[Outline labeling records]
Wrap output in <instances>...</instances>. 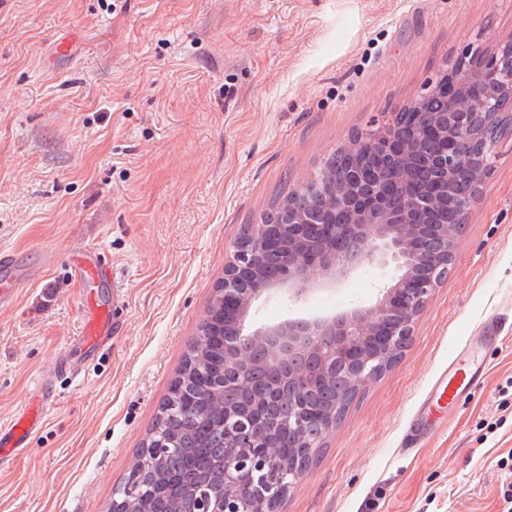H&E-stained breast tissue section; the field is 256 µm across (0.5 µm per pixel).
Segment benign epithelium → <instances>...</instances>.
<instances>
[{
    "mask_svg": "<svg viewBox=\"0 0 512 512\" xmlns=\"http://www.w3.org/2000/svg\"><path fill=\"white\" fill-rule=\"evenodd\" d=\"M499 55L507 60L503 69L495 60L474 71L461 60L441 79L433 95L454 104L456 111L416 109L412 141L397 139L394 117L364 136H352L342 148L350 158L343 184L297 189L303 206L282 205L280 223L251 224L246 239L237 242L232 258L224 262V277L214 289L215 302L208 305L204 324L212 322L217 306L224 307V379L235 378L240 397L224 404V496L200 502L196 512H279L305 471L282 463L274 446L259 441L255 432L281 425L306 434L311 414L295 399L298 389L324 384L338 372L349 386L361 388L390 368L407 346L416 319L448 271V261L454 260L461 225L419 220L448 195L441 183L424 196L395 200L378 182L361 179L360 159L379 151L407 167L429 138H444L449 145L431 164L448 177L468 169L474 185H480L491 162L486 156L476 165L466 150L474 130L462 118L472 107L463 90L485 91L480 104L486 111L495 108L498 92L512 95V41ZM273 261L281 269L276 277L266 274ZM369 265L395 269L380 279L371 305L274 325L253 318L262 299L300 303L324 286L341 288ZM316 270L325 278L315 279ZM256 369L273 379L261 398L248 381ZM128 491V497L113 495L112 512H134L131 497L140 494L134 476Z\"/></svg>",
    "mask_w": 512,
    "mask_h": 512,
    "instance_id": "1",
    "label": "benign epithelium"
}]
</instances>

▶ _AIM_:
Extract, exactly, the lines above that begin at the line containing "Segment benign epithelium" and end at the final line of the records; add no other text.

▶ _RIGHT ANSWER_:
Segment benign epithelium → <instances>...</instances>.
<instances>
[{
    "mask_svg": "<svg viewBox=\"0 0 512 512\" xmlns=\"http://www.w3.org/2000/svg\"><path fill=\"white\" fill-rule=\"evenodd\" d=\"M499 55L507 60L503 69L495 60L474 71L461 60L441 79L433 95L454 104L456 111L416 109L412 141L397 139L394 117L364 136H352L342 148L350 158L343 184L297 189L303 206L282 205L280 223L251 224L246 239L237 242L232 258L224 262V277L214 289L215 302L208 305L204 324L212 322L217 306L224 307V379L235 378L240 397L224 404V496L200 502L196 512H279L305 471L282 463L274 446L259 441L255 432L281 425L306 434L311 414L295 399L298 389L324 384L338 372L349 386L361 388L390 368L407 346L416 319L448 271V261L454 260L461 225L419 220L448 195L441 183L424 196L395 200L378 182L361 179L360 159L379 151L407 167L429 138H444L449 145L431 164L448 177L468 169L474 185H480L491 162L486 156L476 165L466 150L474 130L462 118L472 107L463 90L485 91L480 104L486 111L495 108L498 92L512 95V41ZM273 261L281 269L276 277L266 274ZM369 265L395 269L380 279L371 305L274 325L253 318L262 299L300 303L324 286L341 288ZM316 270L325 278L315 279ZM256 369L273 379L261 398L248 381ZM128 491V497L113 495L112 512H134L131 497L140 494L134 476Z\"/></svg>",
    "mask_w": 512,
    "mask_h": 512,
    "instance_id": "1",
    "label": "benign epithelium"
}]
</instances>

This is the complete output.